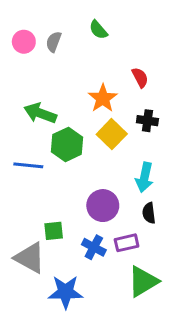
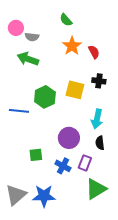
gray semicircle: (54, 42) -> (32, 37), moved, turned -104
orange star: (103, 98) -> (72, 46), moved
green arrow: (40, 113) -> (28, 59), moved
yellow square: (112, 134) -> (75, 90), turned -30
purple rectangle: (127, 243) -> (85, 163), turned -56
gray triangle: (30, 258) -> (16, 195), moved, turned 50

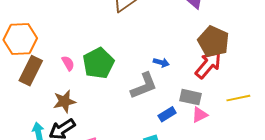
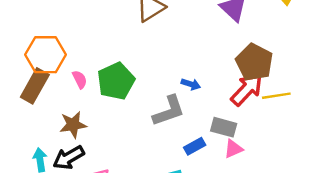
orange hexagon: (20, 39) -> (45, 55), moved
yellow line: (238, 98) -> (276, 96), moved

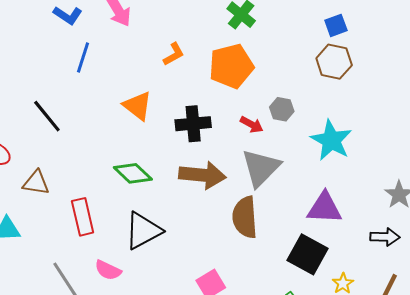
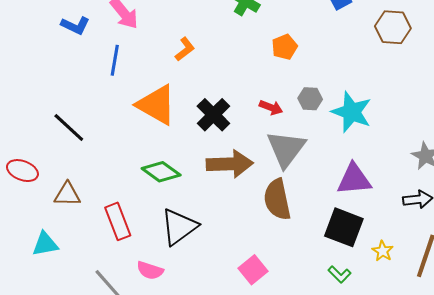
blue line: (83, 58) -> (115, 60), moved
brown hexagon: (334, 62) -> (393, 27), moved
orange pentagon: (231, 66) -> (285, 47), moved, size x0.6
orange triangle: (138, 106) -> (156, 105), size x1.4
gray hexagon: (282, 109) -> (310, 99), moved
black cross: (193, 124) -> (213, 115), turned -32

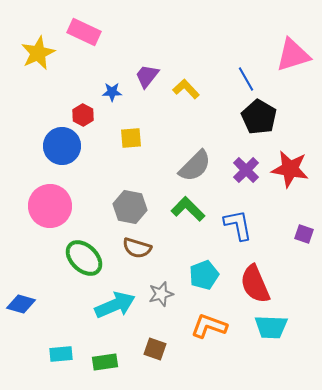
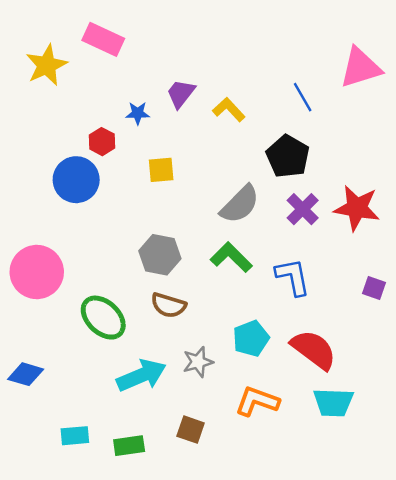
black pentagon: (259, 117) -> (288, 156), moved
pink circle: (50, 206) -> (37, 272), moved
red semicircle: (255, 284) -> (314, 350), turned 150

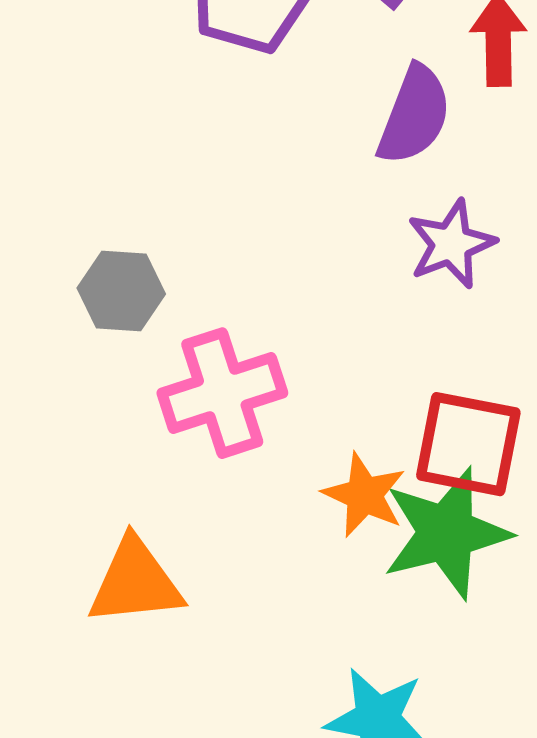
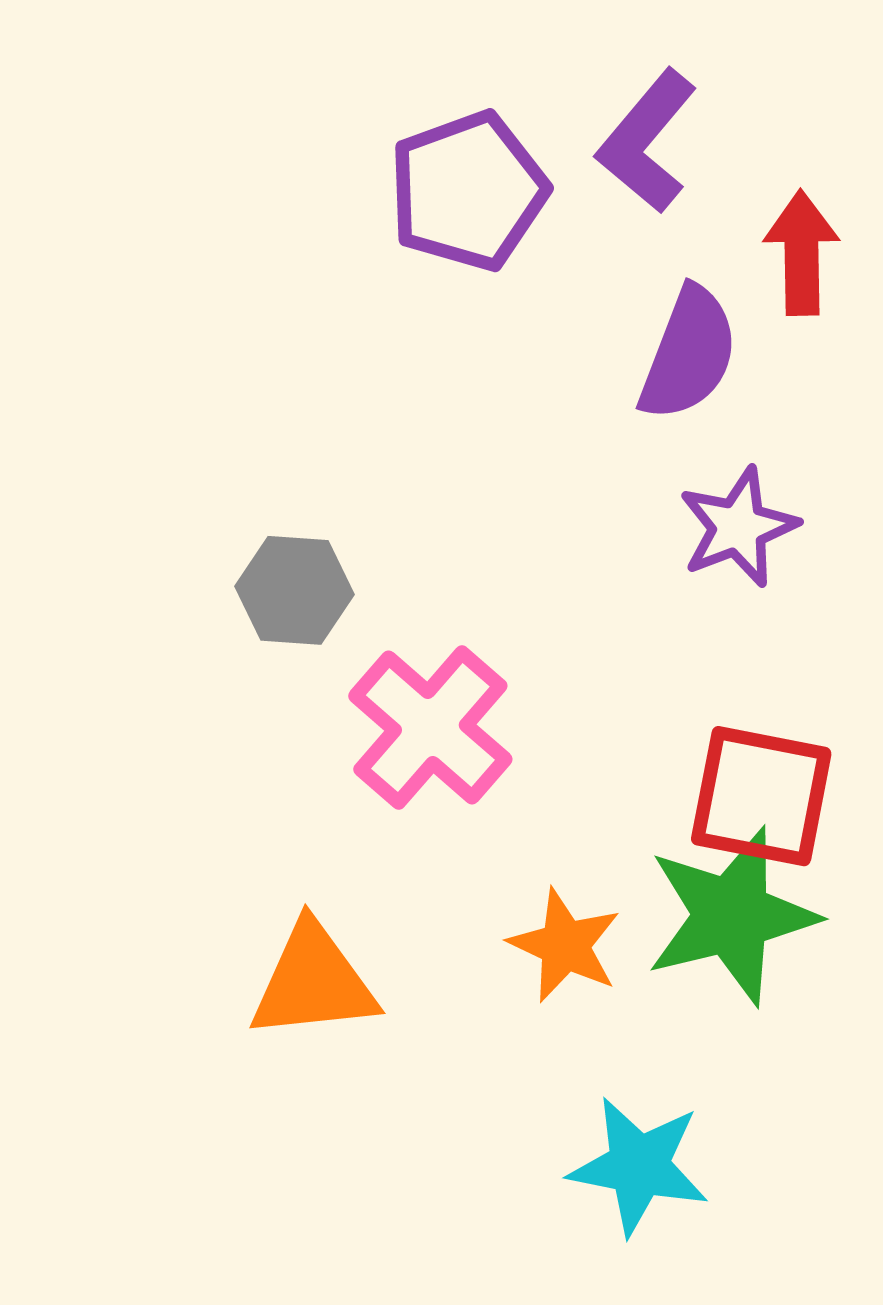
pink cross: (222, 393) -> (430, 728), turned -31
orange star: (364, 495) -> (565, 945), moved

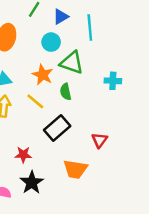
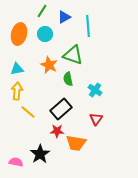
cyan circle: (51, 42) -> (45, 34), moved
cyan cross: (113, 81) -> (95, 90), moved, turned 32
yellow line: (35, 101) -> (28, 112), moved
red star: (23, 155) -> (57, 131), moved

○ ○ ○ ○ ○

*Activity*
Extract, word for word, every line from the one holding "gray hexagon: (282, 109) -> (310, 99), moved" through the closing line of the data above. Do not include any pictures.

*Exercise solution*
gray hexagon: (282, 109) -> (310, 99), moved
black cross: (193, 124) -> (213, 115), turned -32

black pentagon: (259, 117) -> (288, 156), moved
pink circle: (50, 206) -> (37, 272), moved
red semicircle: (255, 284) -> (314, 350), turned 150

pink cross: (222, 393) -> (430, 728), turned -31
orange star: (364, 495) -> (565, 945), moved

cyan circle: (51, 42) -> (45, 34), moved
cyan cross: (113, 81) -> (95, 90), moved, turned 32
yellow line: (35, 101) -> (28, 112), moved
red star: (23, 155) -> (57, 131), moved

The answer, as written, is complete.